Aim of the exercise - The data below holds the lines to copy: everything from the line containing "The second view lost the lemon/yellow" to the line containing "Where the gift/turquoise", both ends included, set down exactly.

Provided entries -
━━━━━━━━━━━━━━━━━━━━

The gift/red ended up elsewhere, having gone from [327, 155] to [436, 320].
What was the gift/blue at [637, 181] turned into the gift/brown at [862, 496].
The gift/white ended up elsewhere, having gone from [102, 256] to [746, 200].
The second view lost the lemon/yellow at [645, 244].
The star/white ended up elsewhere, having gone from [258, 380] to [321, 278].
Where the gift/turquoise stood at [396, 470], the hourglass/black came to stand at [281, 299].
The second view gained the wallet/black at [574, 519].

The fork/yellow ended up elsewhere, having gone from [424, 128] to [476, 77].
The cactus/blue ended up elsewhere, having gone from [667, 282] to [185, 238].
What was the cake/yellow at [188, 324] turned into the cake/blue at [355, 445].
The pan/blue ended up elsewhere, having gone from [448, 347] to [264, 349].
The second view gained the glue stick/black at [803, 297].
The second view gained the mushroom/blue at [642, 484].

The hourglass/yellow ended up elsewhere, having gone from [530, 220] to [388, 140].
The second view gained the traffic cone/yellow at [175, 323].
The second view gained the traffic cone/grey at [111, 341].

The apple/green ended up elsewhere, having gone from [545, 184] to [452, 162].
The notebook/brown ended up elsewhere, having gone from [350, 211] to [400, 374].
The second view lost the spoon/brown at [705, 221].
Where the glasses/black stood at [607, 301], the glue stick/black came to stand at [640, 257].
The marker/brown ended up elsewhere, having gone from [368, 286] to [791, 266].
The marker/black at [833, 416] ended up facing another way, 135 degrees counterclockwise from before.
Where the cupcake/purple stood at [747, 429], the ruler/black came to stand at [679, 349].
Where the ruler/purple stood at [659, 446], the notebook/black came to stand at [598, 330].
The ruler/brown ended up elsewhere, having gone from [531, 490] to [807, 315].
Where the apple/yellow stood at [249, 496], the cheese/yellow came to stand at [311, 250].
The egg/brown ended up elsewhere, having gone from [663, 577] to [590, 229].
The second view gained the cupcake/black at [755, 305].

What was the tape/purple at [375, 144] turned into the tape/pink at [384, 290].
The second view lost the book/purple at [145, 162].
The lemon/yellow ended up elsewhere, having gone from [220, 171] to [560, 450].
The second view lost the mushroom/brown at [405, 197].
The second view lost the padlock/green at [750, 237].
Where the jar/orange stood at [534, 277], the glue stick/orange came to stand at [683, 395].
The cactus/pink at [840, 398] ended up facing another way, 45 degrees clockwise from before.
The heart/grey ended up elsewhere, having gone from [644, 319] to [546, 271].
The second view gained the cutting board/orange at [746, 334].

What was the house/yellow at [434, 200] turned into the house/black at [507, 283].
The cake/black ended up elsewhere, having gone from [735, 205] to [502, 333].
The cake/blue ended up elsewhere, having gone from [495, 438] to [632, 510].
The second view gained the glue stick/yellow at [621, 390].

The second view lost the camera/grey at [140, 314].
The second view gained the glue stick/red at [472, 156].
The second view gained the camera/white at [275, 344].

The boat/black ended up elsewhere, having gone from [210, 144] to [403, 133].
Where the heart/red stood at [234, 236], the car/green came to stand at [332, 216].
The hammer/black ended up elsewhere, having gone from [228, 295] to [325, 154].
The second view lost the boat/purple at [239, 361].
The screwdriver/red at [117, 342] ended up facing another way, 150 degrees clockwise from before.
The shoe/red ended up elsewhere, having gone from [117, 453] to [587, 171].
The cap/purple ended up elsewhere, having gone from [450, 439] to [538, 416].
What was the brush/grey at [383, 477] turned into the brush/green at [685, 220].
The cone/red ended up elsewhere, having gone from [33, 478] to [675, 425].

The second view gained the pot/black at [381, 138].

━━━━━━━━━━━━━━━━━━━━

Expected answer -
The second view lost the lemon/yellow at [645, 244].
The star/white ended up elsewhere, having gone from [258, 380] to [321, 278].
Where the gift/turquoise stood at [396, 470], the hourglass/black came to stand at [281, 299].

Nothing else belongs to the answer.